WHAT TO PRODUCE — Repeat the span of the entries below that starts at the line with "none -> purple cupcake [198,197,234,233]" and ends at the line with "turquoise box [446,44,511,115] -> none", nothing more. Skip the pictures.

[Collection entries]
- - - - -

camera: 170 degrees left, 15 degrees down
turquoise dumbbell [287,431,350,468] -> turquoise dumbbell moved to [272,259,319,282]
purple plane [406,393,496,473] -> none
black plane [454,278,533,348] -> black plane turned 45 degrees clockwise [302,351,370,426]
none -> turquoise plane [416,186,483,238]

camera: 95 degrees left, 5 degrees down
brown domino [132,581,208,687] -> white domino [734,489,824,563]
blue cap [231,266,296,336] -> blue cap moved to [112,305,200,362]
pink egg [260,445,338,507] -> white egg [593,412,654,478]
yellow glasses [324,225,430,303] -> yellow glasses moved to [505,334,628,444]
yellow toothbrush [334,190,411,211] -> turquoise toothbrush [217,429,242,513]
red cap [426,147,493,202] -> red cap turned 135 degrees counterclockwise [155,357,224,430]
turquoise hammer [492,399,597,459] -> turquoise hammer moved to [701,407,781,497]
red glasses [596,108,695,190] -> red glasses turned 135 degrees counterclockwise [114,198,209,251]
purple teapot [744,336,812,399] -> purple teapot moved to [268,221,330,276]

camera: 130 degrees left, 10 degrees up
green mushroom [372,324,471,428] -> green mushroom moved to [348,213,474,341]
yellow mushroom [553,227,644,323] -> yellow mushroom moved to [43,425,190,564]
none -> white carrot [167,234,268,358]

- - - - -

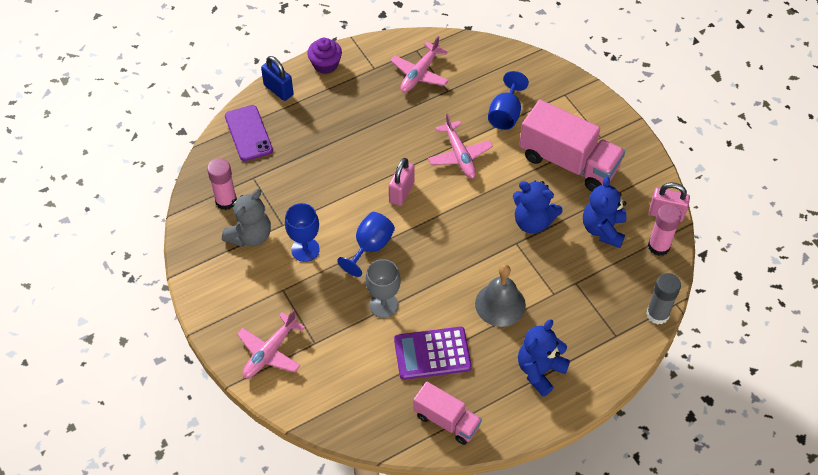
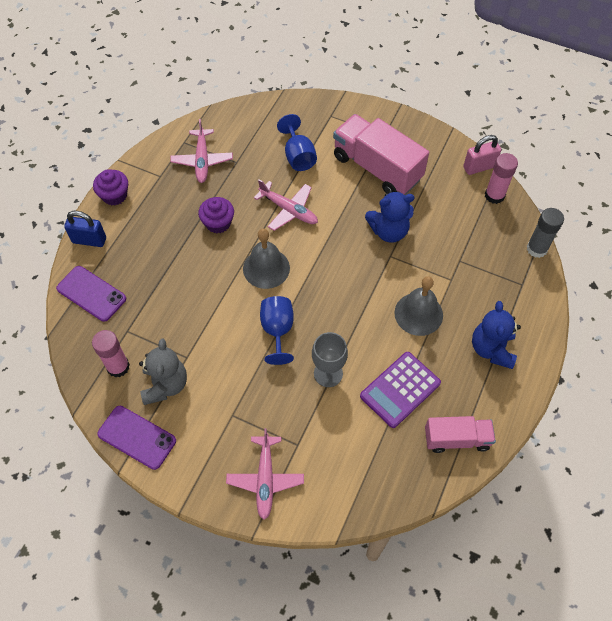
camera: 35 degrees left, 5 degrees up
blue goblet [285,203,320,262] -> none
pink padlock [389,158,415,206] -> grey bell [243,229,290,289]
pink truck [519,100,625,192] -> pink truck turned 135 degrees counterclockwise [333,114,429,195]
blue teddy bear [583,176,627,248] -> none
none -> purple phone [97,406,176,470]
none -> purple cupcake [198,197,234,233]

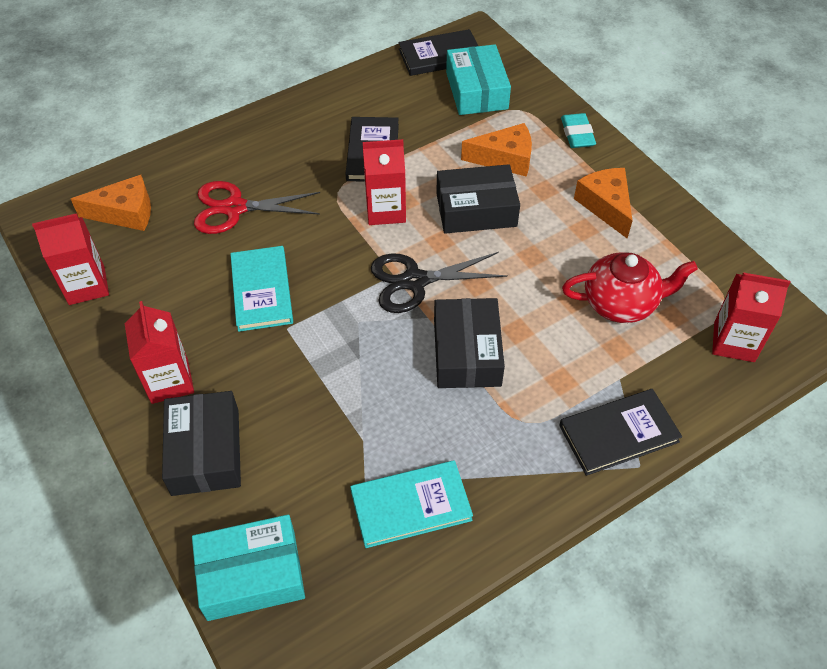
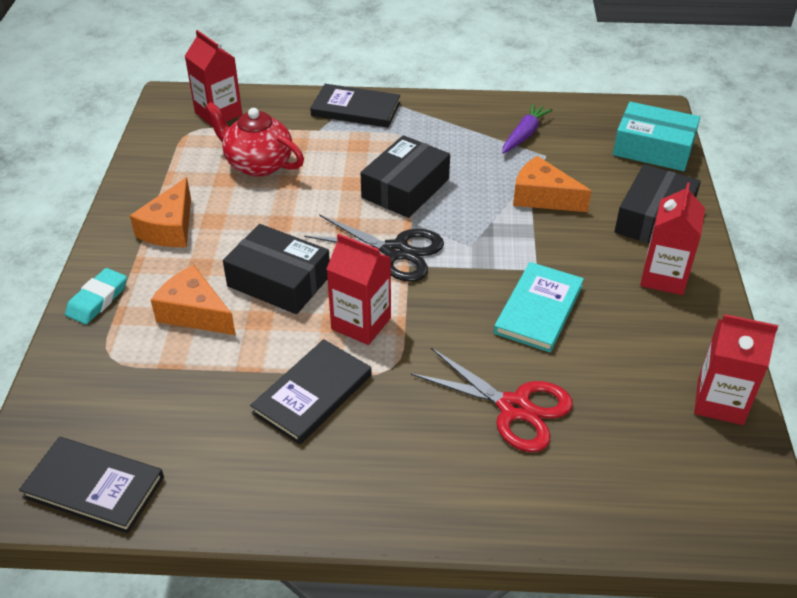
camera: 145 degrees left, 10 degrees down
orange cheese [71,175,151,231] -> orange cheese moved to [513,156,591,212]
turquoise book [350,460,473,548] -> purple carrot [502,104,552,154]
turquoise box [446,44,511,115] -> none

- - - - -

EXERCISE RESULT —
none -> purple cupcake [198,197,234,233]

camera: 145 degrees left, 10 degrees down
orange cheese [71,175,151,231] -> orange cheese moved to [513,156,591,212]
turquoise book [350,460,473,548] -> purple carrot [502,104,552,154]
turquoise box [446,44,511,115] -> none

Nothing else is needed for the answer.